What you are asked to do: Among the entries that follow, locate the line with "(212, 147) = (546, 126): green" and the line with "camera: 95 degrees left, 5 degrees up". Output those lines and all lines in between, exactly, minus the pictures.

The input:
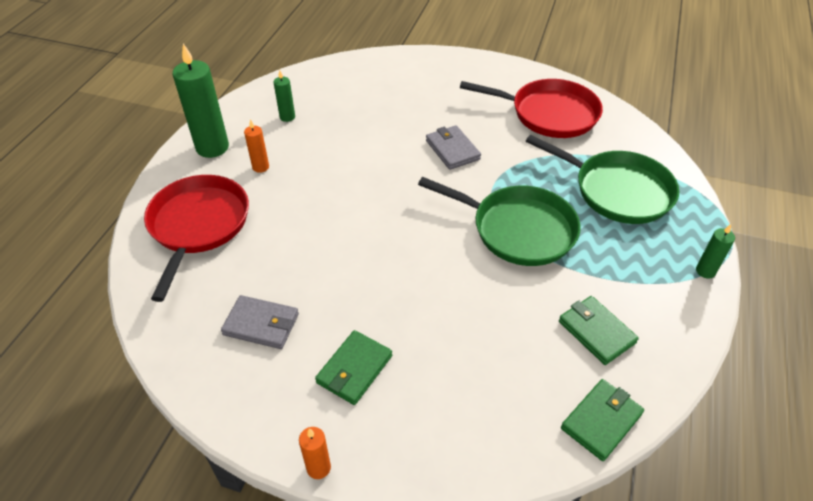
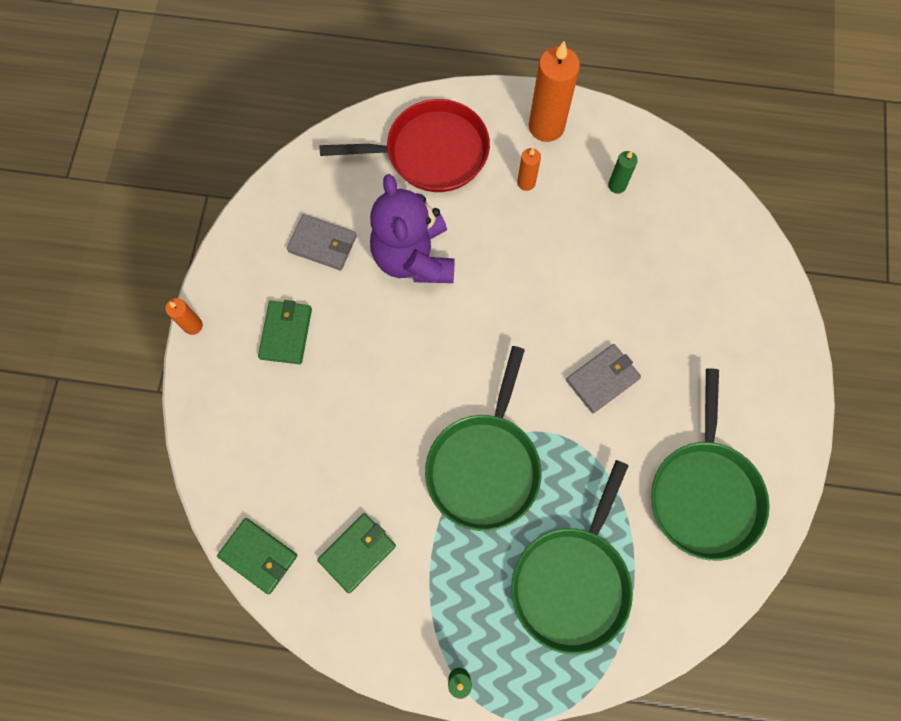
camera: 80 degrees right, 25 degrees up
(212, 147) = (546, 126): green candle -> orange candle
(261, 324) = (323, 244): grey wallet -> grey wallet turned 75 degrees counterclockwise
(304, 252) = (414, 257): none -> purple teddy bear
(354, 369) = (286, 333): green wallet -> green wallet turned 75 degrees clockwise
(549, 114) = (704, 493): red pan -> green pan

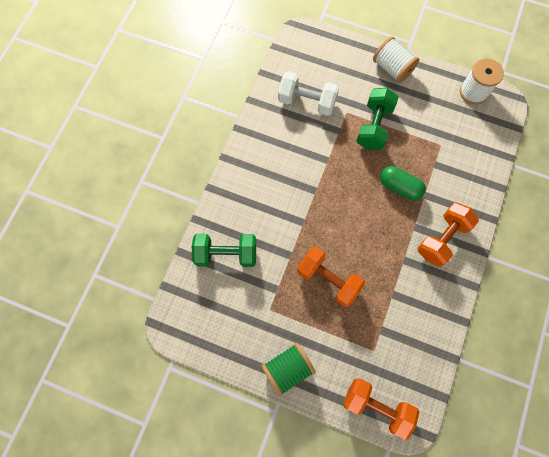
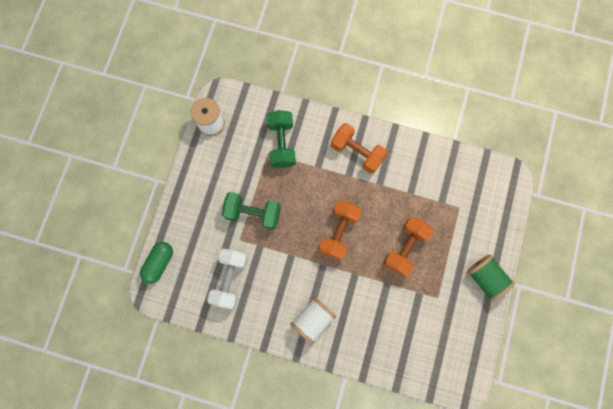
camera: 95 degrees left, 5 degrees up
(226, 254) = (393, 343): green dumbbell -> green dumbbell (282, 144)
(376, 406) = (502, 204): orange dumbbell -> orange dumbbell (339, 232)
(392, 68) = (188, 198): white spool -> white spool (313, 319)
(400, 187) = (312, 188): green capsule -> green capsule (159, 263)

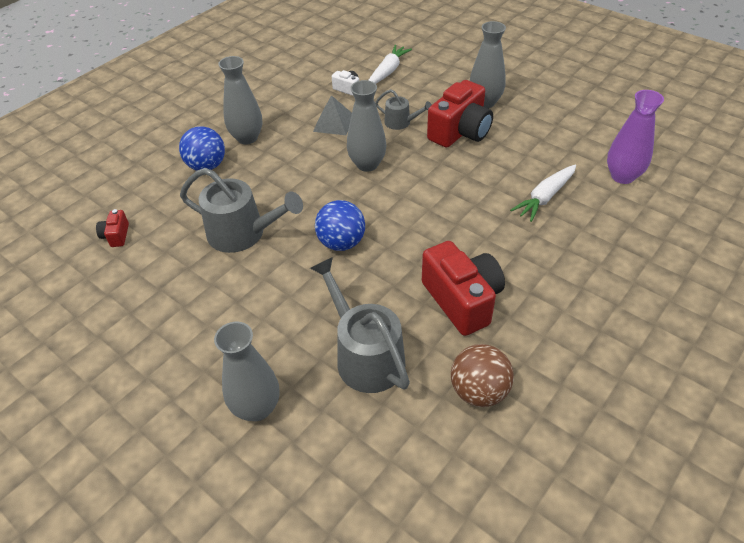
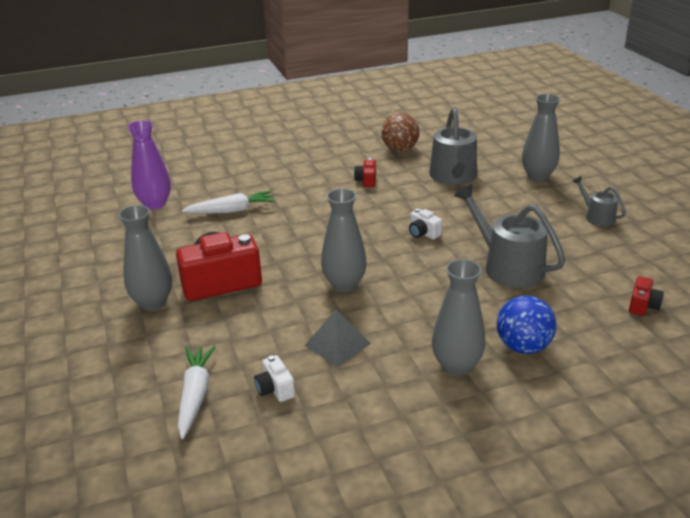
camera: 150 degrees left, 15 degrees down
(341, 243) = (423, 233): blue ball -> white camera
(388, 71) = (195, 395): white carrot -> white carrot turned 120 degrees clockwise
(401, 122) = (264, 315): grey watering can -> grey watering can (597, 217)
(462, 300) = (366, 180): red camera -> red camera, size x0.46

Result:
(212, 147) = (546, 126): green candle -> orange candle
(261, 324) = (323, 244): grey wallet -> grey wallet turned 75 degrees counterclockwise
(304, 252) = (414, 257): none -> purple teddy bear
(354, 369) = (286, 333): green wallet -> green wallet turned 75 degrees clockwise
(549, 114) = (704, 493): red pan -> green pan

camera: 95 degrees left, 5 degrees up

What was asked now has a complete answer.